*Your goal*. The listing below should be reproduced precisely, except for its images.

*Study material*.
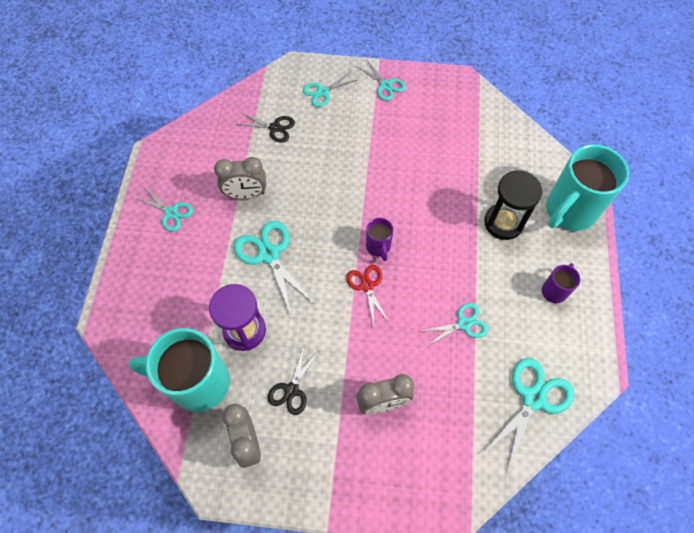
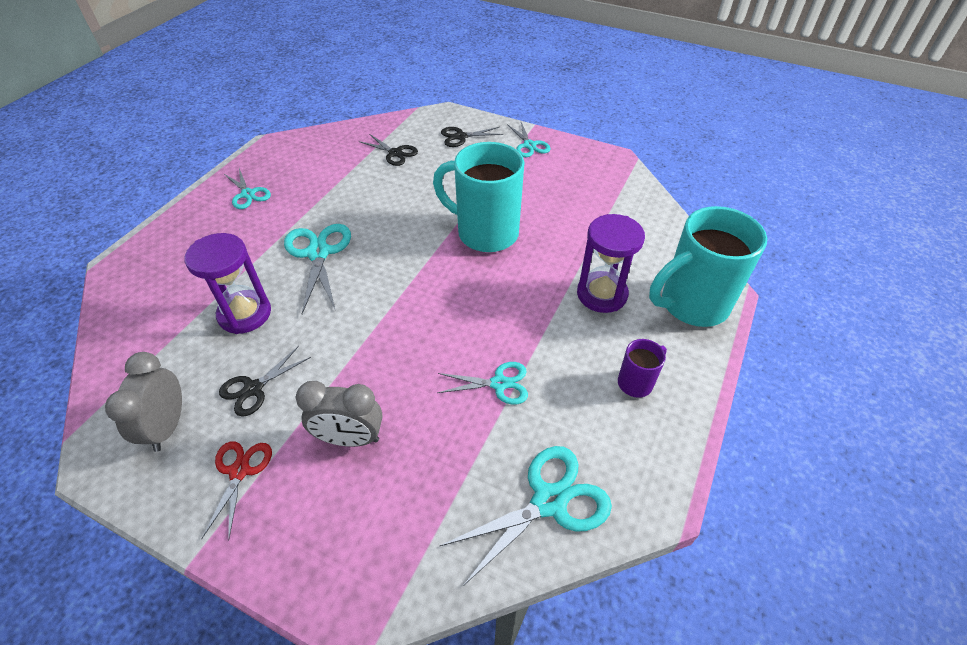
camera: 20 degrees right, 15 degrees down
(197, 382) = (160, 348): turquoise mug -> turquoise mug (485, 233)
(246, 194) = (330, 197): grey clock -> none
(322, 92) = (461, 137): turquoise scissors -> black scissors
(367, 286) = (405, 311): red scissors -> red scissors (239, 471)
(378, 247) = (440, 278): purple mug -> none
(503, 222) = (602, 294): black hourglass -> purple hourglass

*Expected output*.
camera: 20 degrees right, 15 degrees down
(197, 382) = (160, 348): turquoise mug -> turquoise mug (485, 233)
(246, 194) = (330, 197): grey clock -> none
(322, 92) = (461, 137): turquoise scissors -> black scissors
(367, 286) = (405, 311): red scissors -> red scissors (239, 471)
(378, 247) = (440, 278): purple mug -> none
(503, 222) = (602, 294): black hourglass -> purple hourglass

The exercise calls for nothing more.